— How to complete this task —
Your answer should repeat every record verbatim.

─── Data supplied

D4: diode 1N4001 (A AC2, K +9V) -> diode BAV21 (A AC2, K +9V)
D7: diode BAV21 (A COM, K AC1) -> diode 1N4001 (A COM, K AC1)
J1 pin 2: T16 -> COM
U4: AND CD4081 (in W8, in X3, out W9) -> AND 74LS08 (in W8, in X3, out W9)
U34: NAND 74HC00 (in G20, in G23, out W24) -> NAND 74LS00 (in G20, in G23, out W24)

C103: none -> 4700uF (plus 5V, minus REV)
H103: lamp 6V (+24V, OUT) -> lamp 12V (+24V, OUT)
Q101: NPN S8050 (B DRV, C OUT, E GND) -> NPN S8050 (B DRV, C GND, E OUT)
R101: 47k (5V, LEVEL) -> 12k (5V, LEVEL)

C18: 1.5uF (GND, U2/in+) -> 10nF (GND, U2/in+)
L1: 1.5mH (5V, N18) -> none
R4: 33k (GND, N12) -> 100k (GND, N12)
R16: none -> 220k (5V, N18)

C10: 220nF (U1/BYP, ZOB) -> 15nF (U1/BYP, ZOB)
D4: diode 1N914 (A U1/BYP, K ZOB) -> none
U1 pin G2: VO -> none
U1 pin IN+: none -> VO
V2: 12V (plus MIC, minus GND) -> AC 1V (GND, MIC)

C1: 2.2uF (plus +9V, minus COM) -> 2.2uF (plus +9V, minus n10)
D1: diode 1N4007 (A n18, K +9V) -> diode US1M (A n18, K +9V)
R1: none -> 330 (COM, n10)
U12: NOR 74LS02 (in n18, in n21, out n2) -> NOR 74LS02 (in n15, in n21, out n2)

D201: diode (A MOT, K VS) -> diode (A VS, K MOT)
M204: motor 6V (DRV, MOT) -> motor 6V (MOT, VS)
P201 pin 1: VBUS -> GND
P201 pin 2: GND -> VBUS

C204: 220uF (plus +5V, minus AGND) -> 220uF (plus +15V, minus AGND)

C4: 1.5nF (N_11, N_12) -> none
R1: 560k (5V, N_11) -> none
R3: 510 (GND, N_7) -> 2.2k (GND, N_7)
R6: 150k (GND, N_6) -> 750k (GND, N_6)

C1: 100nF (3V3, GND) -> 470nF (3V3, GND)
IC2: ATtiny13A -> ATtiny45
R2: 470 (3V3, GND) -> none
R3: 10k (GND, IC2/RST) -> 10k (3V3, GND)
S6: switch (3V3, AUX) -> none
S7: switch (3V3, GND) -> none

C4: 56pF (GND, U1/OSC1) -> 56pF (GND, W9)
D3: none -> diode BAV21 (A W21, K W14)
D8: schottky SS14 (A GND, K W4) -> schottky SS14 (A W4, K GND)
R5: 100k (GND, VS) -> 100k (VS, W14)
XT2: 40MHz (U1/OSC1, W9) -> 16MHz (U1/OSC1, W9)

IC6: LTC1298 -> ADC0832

──────

— Expected output —
D4: diode 1N4001 (A AC2, K +9V) -> diode BAV21 (A AC2, K +9V)
D7: diode BAV21 (A COM, K AC1) -> diode 1N4001 (A COM, K AC1)
J1 pin 2: T16 -> COM
U4: AND CD4081 (in W8, in X3, out W9) -> AND 74LS08 (in W8, in X3, out W9)
U34: NAND 74HC00 (in G20, in G23, out W24) -> NAND 74LS00 (in G20, in G23, out W24)

C103: none -> 4700uF (plus 5V, minus REV)
H103: lamp 6V (+24V, OUT) -> lamp 12V (+24V, OUT)
Q101: NPN S8050 (B DRV, C OUT, E GND) -> NPN S8050 (B DRV, C GND, E OUT)
R101: 47k (5V, LEVEL) -> 12k (5V, LEVEL)

C18: 1.5uF (GND, U2/in+) -> 10nF (GND, U2/in+)
L1: 1.5mH (5V, N18) -> none
R4: 33k (GND, N12) -> 100k (GND, N12)
R16: none -> 220k (5V, N18)

C10: 220nF (U1/BYP, ZOB) -> 15nF (U1/BYP, ZOB)
D4: diode 1N914 (A U1/BYP, K ZOB) -> none
U1 pin G2: VO -> none
U1 pin IN+: none -> VO
V2: 12V (plus MIC, minus GND) -> AC 1V (GND, MIC)

C1: 2.2uF (plus +9V, minus COM) -> 2.2uF (plus +9V, minus n10)
D1: diode 1N4007 (A n18, K +9V) -> diode US1M (A n18, K +9V)
R1: none -> 330 (COM, n10)
U12: NOR 74LS02 (in n18, in n21, out n2) -> NOR 74LS02 (in n15, in n21, out n2)

D201: diode (A MOT, K VS) -> diode (A VS, K MOT)
M204: motor 6V (DRV, MOT) -> motor 6V (MOT, VS)
P201 pin 1: VBUS -> GND
P201 pin 2: GND -> VBUS

C204: 220uF (plus +5V, minus AGND) -> 220uF (plus +15V, minus AGND)

C4: 1.5nF (N_11, N_12) -> none
R1: 560k (5V, N_11) -> none
R3: 510 (GND, N_7) -> 2.2k (GND, N_7)
R6: 150k (GND, N_6) -> 750k (GND, N_6)

C1: 100nF (3V3, GND) -> 470nF (3V3, GND)
IC2: ATtiny13A -> ATtiny45
R2: 470 (3V3, GND) -> none
R3: 10k (GND, IC2/RST) -> 10k (3V3, GND)
S6: switch (3V3, AUX) -> none
S7: switch (3V3, GND) -> none

C4: 56pF (GND, U1/OSC1) -> 56pF (GND, W9)
D3: none -> diode BAV21 (A W21, K W14)
D8: schottky SS14 (A GND, K W4) -> schottky SS14 (A W4, K GND)
R5: 100k (GND, VS) -> 100k (VS, W14)
XT2: 40MHz (U1/OSC1, W9) -> 16MHz (U1/OSC1, W9)

IC6: LTC1298 -> ADC0832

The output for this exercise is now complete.